» LISTED ENTRIES:

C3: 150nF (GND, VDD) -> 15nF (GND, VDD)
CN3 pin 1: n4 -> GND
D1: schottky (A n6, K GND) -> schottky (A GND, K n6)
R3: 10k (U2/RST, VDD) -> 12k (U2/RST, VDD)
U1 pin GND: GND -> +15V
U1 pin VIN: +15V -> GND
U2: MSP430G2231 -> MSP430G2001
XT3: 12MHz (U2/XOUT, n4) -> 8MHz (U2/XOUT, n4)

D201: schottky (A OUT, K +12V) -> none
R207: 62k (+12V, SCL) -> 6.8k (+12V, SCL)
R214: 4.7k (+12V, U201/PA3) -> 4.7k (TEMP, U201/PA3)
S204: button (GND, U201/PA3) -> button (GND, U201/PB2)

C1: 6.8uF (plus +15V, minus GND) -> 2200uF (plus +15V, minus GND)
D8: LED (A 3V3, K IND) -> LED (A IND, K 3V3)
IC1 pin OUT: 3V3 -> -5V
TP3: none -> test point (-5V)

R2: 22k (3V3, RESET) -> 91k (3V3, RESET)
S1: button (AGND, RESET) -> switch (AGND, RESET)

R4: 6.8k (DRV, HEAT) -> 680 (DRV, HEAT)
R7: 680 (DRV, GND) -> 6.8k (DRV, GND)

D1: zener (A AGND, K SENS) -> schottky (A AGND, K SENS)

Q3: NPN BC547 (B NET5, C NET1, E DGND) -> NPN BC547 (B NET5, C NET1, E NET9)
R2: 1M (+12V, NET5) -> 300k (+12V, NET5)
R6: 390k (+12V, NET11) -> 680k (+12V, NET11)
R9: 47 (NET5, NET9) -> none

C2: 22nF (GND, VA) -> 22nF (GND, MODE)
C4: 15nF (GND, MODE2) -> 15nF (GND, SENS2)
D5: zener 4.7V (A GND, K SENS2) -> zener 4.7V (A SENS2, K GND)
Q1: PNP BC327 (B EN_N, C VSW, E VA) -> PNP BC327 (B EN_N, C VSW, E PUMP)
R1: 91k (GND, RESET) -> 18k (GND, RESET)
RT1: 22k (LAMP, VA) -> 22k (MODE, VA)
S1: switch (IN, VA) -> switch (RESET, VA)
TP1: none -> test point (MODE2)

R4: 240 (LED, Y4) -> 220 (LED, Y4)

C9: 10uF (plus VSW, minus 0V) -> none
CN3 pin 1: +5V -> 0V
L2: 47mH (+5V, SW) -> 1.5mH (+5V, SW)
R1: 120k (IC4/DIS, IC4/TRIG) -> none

» EXERCISE: Write out again only the lines from the one with "D8: LED (A 3V3, K IND) -> LED (A IND, K 3V3)" through the last line of the records above. Keep every word as it stands.

» WRITTEN RESPONSE:
D8: LED (A 3V3, K IND) -> LED (A IND, K 3V3)
IC1 pin OUT: 3V3 -> -5V
TP3: none -> test point (-5V)

R2: 22k (3V3, RESET) -> 91k (3V3, RESET)
S1: button (AGND, RESET) -> switch (AGND, RESET)

R4: 6.8k (DRV, HEAT) -> 680 (DRV, HEAT)
R7: 680 (DRV, GND) -> 6.8k (DRV, GND)

D1: zener (A AGND, K SENS) -> schottky (A AGND, K SENS)

Q3: NPN BC547 (B NET5, C NET1, E DGND) -> NPN BC547 (B NET5, C NET1, E NET9)
R2: 1M (+12V, NET5) -> 300k (+12V, NET5)
R6: 390k (+12V, NET11) -> 680k (+12V, NET11)
R9: 47 (NET5, NET9) -> none

C2: 22nF (GND, VA) -> 22nF (GND, MODE)
C4: 15nF (GND, MODE2) -> 15nF (GND, SENS2)
D5: zener 4.7V (A GND, K SENS2) -> zener 4.7V (A SENS2, K GND)
Q1: PNP BC327 (B EN_N, C VSW, E VA) -> PNP BC327 (B EN_N, C VSW, E PUMP)
R1: 91k (GND, RESET) -> 18k (GND, RESET)
RT1: 22k (LAMP, VA) -> 22k (MODE, VA)
S1: switch (IN, VA) -> switch (RESET, VA)
TP1: none -> test point (MODE2)

R4: 240 (LED, Y4) -> 220 (LED, Y4)

C9: 10uF (plus VSW, minus 0V) -> none
CN3 pin 1: +5V -> 0V
L2: 47mH (+5V, SW) -> 1.5mH (+5V, SW)
R1: 120k (IC4/DIS, IC4/TRIG) -> none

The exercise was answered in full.